━━━━━ Data excerpts

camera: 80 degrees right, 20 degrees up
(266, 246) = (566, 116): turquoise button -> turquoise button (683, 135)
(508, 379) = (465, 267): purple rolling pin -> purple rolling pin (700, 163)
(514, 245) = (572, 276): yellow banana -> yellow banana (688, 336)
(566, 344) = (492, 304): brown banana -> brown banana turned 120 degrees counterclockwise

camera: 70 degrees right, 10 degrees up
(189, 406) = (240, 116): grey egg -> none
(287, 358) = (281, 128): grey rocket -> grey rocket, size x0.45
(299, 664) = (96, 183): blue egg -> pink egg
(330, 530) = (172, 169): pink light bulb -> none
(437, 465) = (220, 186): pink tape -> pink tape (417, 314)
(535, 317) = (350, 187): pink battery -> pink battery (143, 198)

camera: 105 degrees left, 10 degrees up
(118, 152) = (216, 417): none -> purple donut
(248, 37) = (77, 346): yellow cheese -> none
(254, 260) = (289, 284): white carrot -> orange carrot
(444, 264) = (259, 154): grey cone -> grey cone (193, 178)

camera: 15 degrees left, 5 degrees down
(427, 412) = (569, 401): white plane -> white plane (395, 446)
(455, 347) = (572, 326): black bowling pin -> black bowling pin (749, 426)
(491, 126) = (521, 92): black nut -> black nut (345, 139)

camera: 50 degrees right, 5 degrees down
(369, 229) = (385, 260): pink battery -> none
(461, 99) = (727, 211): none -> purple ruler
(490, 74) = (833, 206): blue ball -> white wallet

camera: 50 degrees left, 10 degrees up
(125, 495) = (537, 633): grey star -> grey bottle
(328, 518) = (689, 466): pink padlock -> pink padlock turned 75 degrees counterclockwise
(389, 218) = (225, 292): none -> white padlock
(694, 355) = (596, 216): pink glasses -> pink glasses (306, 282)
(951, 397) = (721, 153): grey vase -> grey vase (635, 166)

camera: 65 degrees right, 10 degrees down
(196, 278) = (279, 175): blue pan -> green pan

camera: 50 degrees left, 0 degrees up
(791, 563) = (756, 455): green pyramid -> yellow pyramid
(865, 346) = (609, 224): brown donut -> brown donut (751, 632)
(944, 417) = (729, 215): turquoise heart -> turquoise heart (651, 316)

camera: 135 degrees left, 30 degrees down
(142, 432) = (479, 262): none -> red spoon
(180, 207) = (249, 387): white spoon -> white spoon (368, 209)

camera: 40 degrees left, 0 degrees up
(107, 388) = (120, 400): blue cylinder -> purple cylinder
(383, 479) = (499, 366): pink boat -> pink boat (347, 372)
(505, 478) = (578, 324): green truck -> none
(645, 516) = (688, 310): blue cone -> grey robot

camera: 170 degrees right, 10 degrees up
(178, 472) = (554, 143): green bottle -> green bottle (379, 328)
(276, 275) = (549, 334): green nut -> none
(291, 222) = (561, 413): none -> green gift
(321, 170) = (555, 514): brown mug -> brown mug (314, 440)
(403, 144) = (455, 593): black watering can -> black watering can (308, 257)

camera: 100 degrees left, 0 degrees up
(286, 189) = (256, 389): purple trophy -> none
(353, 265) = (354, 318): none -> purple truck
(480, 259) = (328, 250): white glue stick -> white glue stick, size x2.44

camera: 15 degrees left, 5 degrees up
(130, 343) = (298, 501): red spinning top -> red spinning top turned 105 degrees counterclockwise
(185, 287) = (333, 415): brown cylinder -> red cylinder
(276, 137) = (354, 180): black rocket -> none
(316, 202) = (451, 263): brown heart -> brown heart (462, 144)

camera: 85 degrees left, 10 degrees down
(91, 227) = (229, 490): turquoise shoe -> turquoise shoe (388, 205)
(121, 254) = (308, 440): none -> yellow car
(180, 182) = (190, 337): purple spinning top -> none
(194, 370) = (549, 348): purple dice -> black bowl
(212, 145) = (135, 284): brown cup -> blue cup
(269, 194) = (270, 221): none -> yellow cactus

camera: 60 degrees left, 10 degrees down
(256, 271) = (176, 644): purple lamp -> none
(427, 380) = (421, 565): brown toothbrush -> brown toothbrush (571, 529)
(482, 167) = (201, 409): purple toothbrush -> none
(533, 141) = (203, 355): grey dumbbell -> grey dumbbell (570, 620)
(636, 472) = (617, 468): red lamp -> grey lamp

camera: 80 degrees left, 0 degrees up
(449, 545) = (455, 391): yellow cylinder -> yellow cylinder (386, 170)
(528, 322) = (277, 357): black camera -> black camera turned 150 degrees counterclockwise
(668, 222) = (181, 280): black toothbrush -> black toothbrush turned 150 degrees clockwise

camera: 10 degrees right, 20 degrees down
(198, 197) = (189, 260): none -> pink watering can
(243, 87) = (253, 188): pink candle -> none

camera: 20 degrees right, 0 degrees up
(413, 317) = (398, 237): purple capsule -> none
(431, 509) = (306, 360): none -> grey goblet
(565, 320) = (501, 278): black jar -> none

━━━━━━━━━━

Retype the entire listing without altering anything.

camera: 80 degrees right, 20 degrees up
(266, 246) = (566, 116): turquoise button -> turquoise button (683, 135)
(508, 379) = (465, 267): purple rolling pin -> purple rolling pin (700, 163)
(514, 245) = (572, 276): yellow banana -> yellow banana (688, 336)
(566, 344) = (492, 304): brown banana -> brown banana turned 120 degrees counterclockwise

camera: 70 degrees right, 10 degrees up
(189, 406) = (240, 116): grey egg -> none
(287, 358) = (281, 128): grey rocket -> grey rocket, size x0.45
(299, 664) = (96, 183): blue egg -> pink egg
(330, 530) = (172, 169): pink light bulb -> none
(437, 465) = (220, 186): pink tape -> pink tape (417, 314)
(535, 317) = (350, 187): pink battery -> pink battery (143, 198)

camera: 105 degrees left, 10 degrees up
(118, 152) = (216, 417): none -> purple donut
(248, 37) = (77, 346): yellow cheese -> none
(254, 260) = (289, 284): white carrot -> orange carrot
(444, 264) = (259, 154): grey cone -> grey cone (193, 178)

camera: 15 degrees left, 5 degrees down
(427, 412) = (569, 401): white plane -> white plane (395, 446)
(455, 347) = (572, 326): black bowling pin -> black bowling pin (749, 426)
(491, 126) = (521, 92): black nut -> black nut (345, 139)

camera: 50 degrees right, 5 degrees down
(369, 229) = (385, 260): pink battery -> none
(461, 99) = (727, 211): none -> purple ruler
(490, 74) = (833, 206): blue ball -> white wallet

camera: 50 degrees left, 10 degrees up
(125, 495) = (537, 633): grey star -> grey bottle
(328, 518) = (689, 466): pink padlock -> pink padlock turned 75 degrees counterclockwise
(389, 218) = (225, 292): none -> white padlock
(694, 355) = (596, 216): pink glasses -> pink glasses (306, 282)
(951, 397) = (721, 153): grey vase -> grey vase (635, 166)

camera: 65 degrees right, 10 degrees down
(196, 278) = (279, 175): blue pan -> green pan

camera: 50 degrees left, 0 degrees up
(791, 563) = (756, 455): green pyramid -> yellow pyramid
(865, 346) = (609, 224): brown donut -> brown donut (751, 632)
(944, 417) = (729, 215): turquoise heart -> turquoise heart (651, 316)

camera: 135 degrees left, 30 degrees down
(142, 432) = (479, 262): none -> red spoon
(180, 207) = (249, 387): white spoon -> white spoon (368, 209)

camera: 40 degrees left, 0 degrees up
(107, 388) = (120, 400): blue cylinder -> purple cylinder
(383, 479) = (499, 366): pink boat -> pink boat (347, 372)
(505, 478) = (578, 324): green truck -> none
(645, 516) = (688, 310): blue cone -> grey robot

camera: 170 degrees right, 10 degrees up
(178, 472) = (554, 143): green bottle -> green bottle (379, 328)
(276, 275) = (549, 334): green nut -> none
(291, 222) = (561, 413): none -> green gift
(321, 170) = (555, 514): brown mug -> brown mug (314, 440)
(403, 144) = (455, 593): black watering can -> black watering can (308, 257)

camera: 100 degrees left, 0 degrees up
(286, 189) = (256, 389): purple trophy -> none
(353, 265) = (354, 318): none -> purple truck
(480, 259) = (328, 250): white glue stick -> white glue stick, size x2.44

camera: 15 degrees left, 5 degrees up
(130, 343) = (298, 501): red spinning top -> red spinning top turned 105 degrees counterclockwise
(185, 287) = (333, 415): brown cylinder -> red cylinder
(276, 137) = (354, 180): black rocket -> none
(316, 202) = (451, 263): brown heart -> brown heart (462, 144)

camera: 85 degrees left, 10 degrees down
(91, 227) = (229, 490): turquoise shoe -> turquoise shoe (388, 205)
(121, 254) = (308, 440): none -> yellow car
(180, 182) = (190, 337): purple spinning top -> none
(194, 370) = (549, 348): purple dice -> black bowl
(212, 145) = (135, 284): brown cup -> blue cup
(269, 194) = (270, 221): none -> yellow cactus

camera: 60 degrees left, 10 degrees down
(256, 271) = (176, 644): purple lamp -> none
(427, 380) = (421, 565): brown toothbrush -> brown toothbrush (571, 529)
(482, 167) = (201, 409): purple toothbrush -> none
(533, 141) = (203, 355): grey dumbbell -> grey dumbbell (570, 620)
(636, 472) = (617, 468): red lamp -> grey lamp

camera: 80 degrees left, 0 degrees up
(449, 545) = (455, 391): yellow cylinder -> yellow cylinder (386, 170)
(528, 322) = (277, 357): black camera -> black camera turned 150 degrees counterclockwise
(668, 222) = (181, 280): black toothbrush -> black toothbrush turned 150 degrees clockwise

camera: 10 degrees right, 20 degrees down
(198, 197) = (189, 260): none -> pink watering can
(243, 87) = (253, 188): pink candle -> none

camera: 20 degrees right, 0 degrees up
(413, 317) = (398, 237): purple capsule -> none
(431, 509) = (306, 360): none -> grey goblet
(565, 320) = (501, 278): black jar -> none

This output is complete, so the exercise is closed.